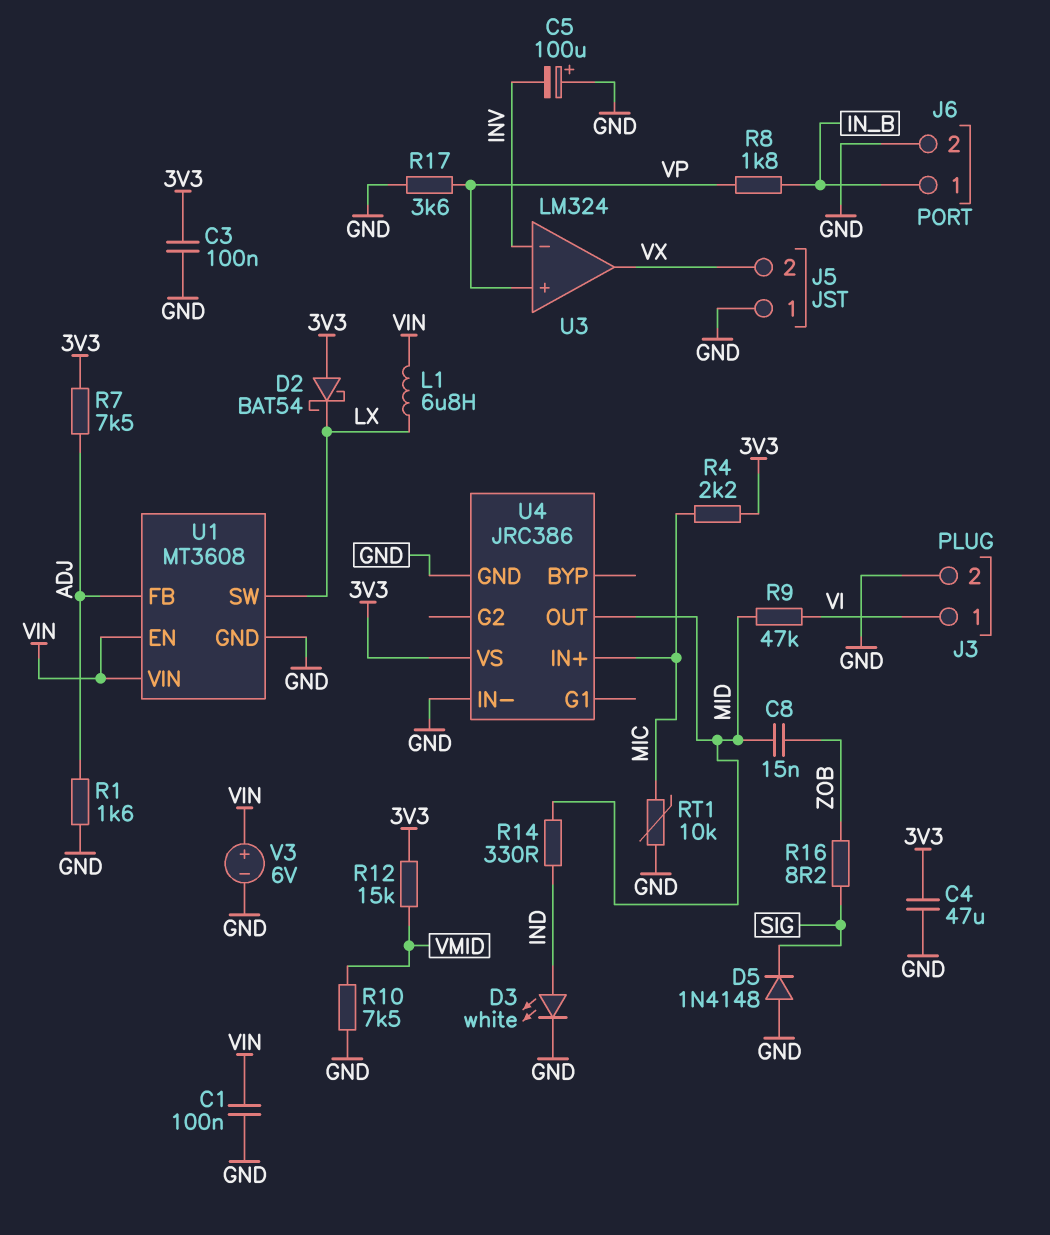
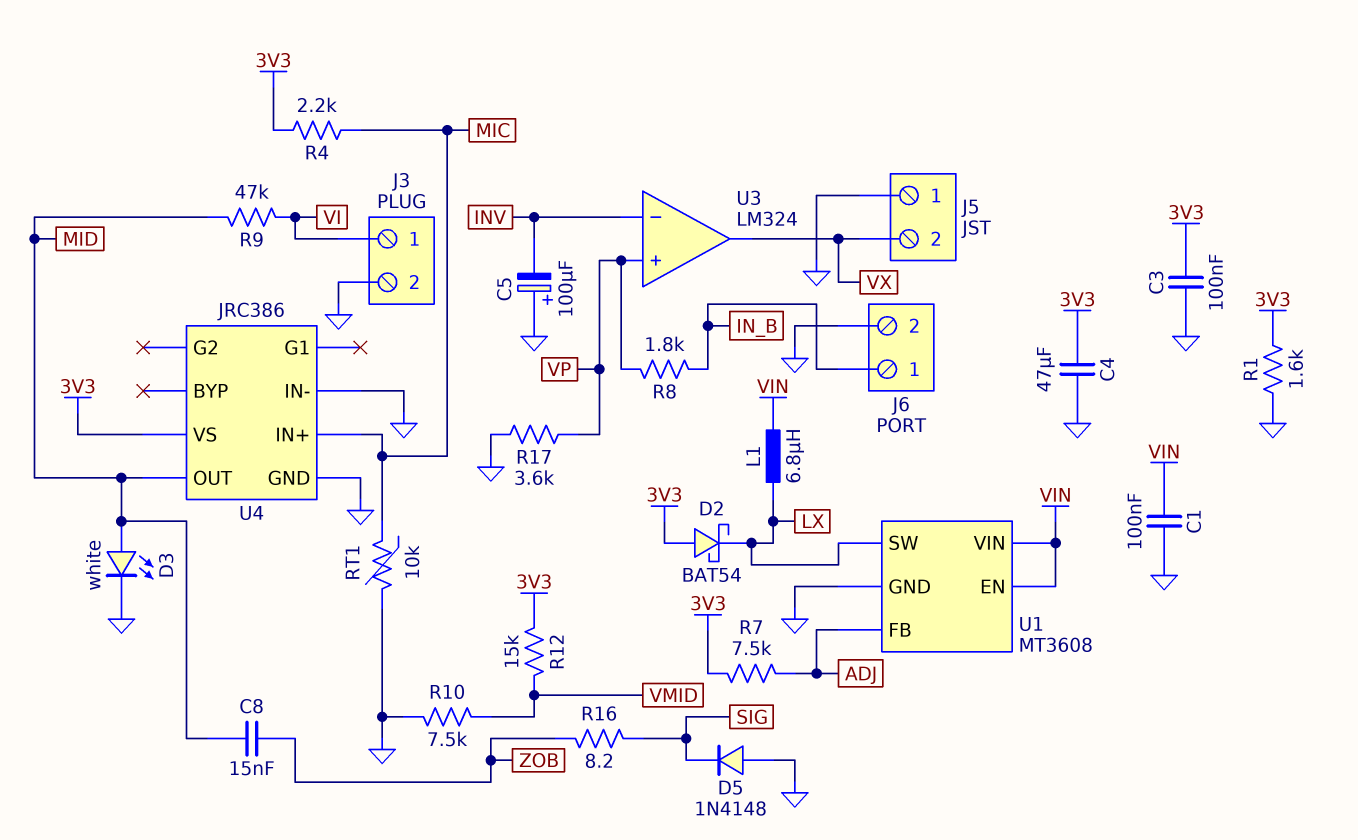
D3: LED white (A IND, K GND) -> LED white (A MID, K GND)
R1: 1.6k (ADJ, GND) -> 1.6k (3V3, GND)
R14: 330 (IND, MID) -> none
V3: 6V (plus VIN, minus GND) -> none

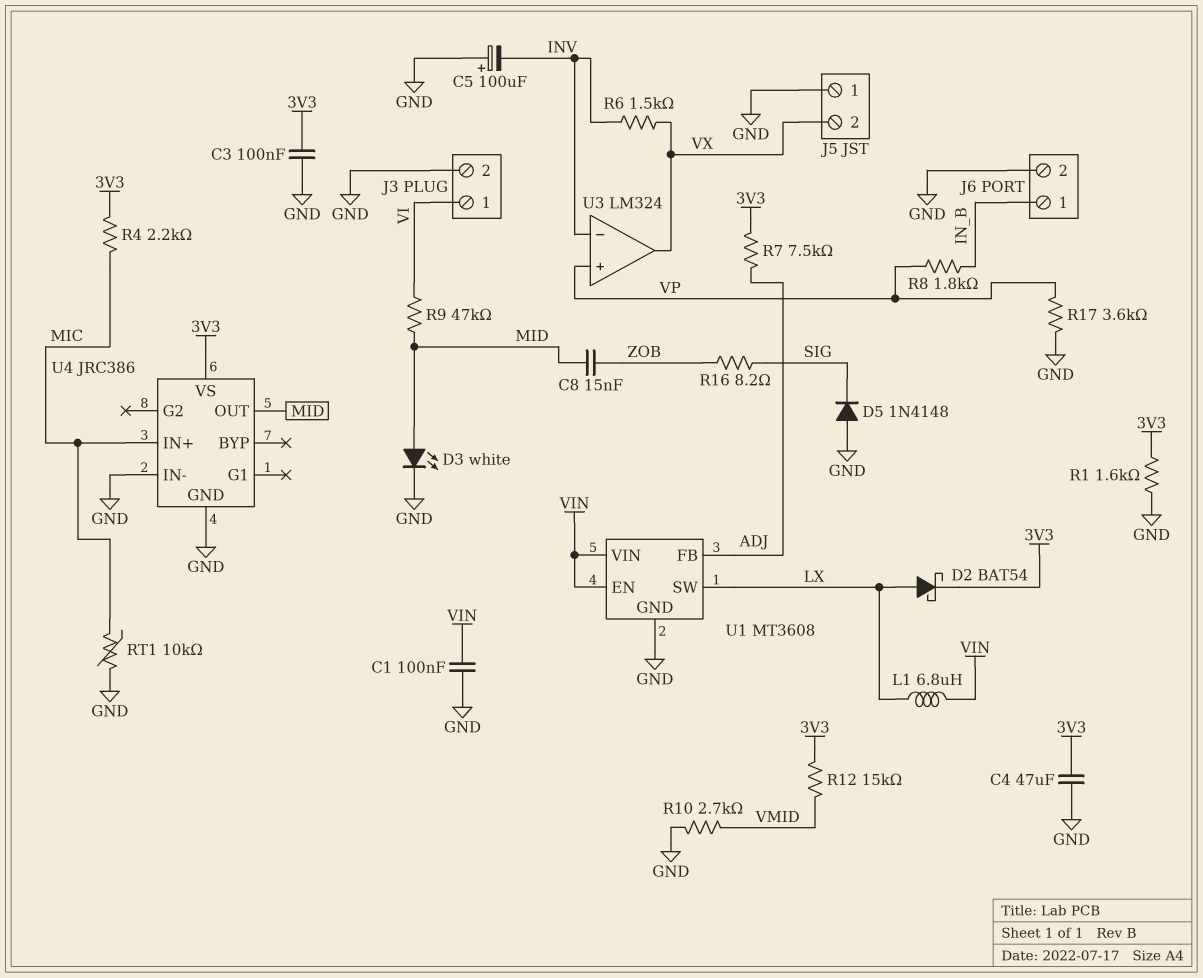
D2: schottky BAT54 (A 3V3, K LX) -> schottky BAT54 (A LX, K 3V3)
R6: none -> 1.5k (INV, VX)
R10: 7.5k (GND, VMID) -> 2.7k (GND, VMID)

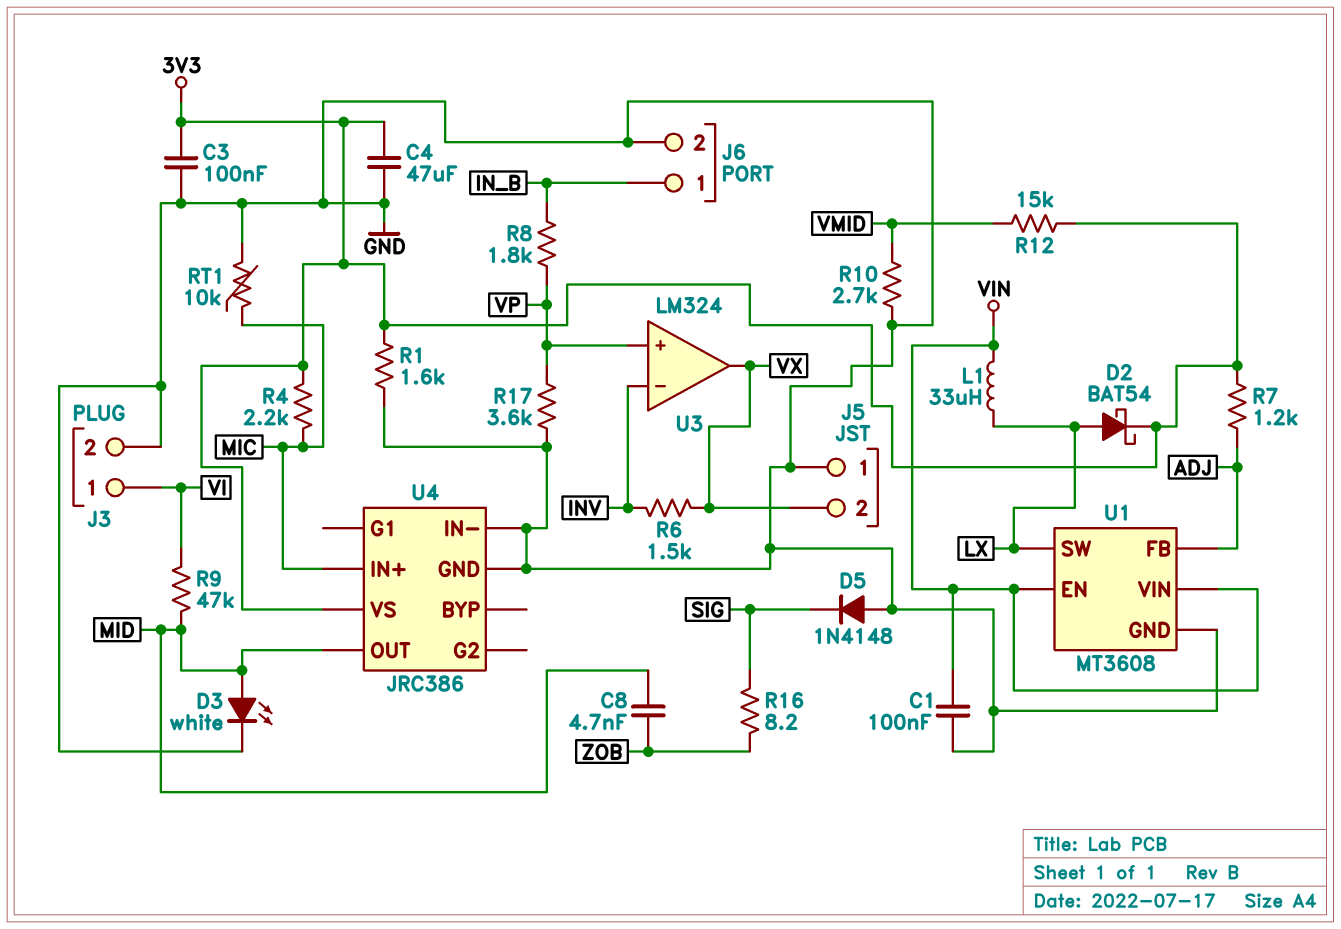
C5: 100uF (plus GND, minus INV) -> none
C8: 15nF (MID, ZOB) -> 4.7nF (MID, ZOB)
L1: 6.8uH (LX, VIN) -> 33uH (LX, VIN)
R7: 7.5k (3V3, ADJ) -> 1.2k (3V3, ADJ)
◇ ◇ ◇ ◇
WHAT YOU WILL DO — Take the line that contains "R1: 1.6k (ADJ, GND) -> 1.6k (3V3, GND)" and every line after it up to the end of the records above, and restate them exactly, without the pictures.

ANSWER TO THIS TASK —
R1: 1.6k (ADJ, GND) -> 1.6k (3V3, GND)
R14: 330 (IND, MID) -> none
V3: 6V (plus VIN, minus GND) -> none

D2: schottky BAT54 (A 3V3, K LX) -> schottky BAT54 (A LX, K 3V3)
R6: none -> 1.5k (INV, VX)
R10: 7.5k (GND, VMID) -> 2.7k (GND, VMID)

C5: 100uF (plus GND, minus INV) -> none
C8: 15nF (MID, ZOB) -> 4.7nF (MID, ZOB)
L1: 6.8uH (LX, VIN) -> 33uH (LX, VIN)
R7: 7.5k (3V3, ADJ) -> 1.2k (3V3, ADJ)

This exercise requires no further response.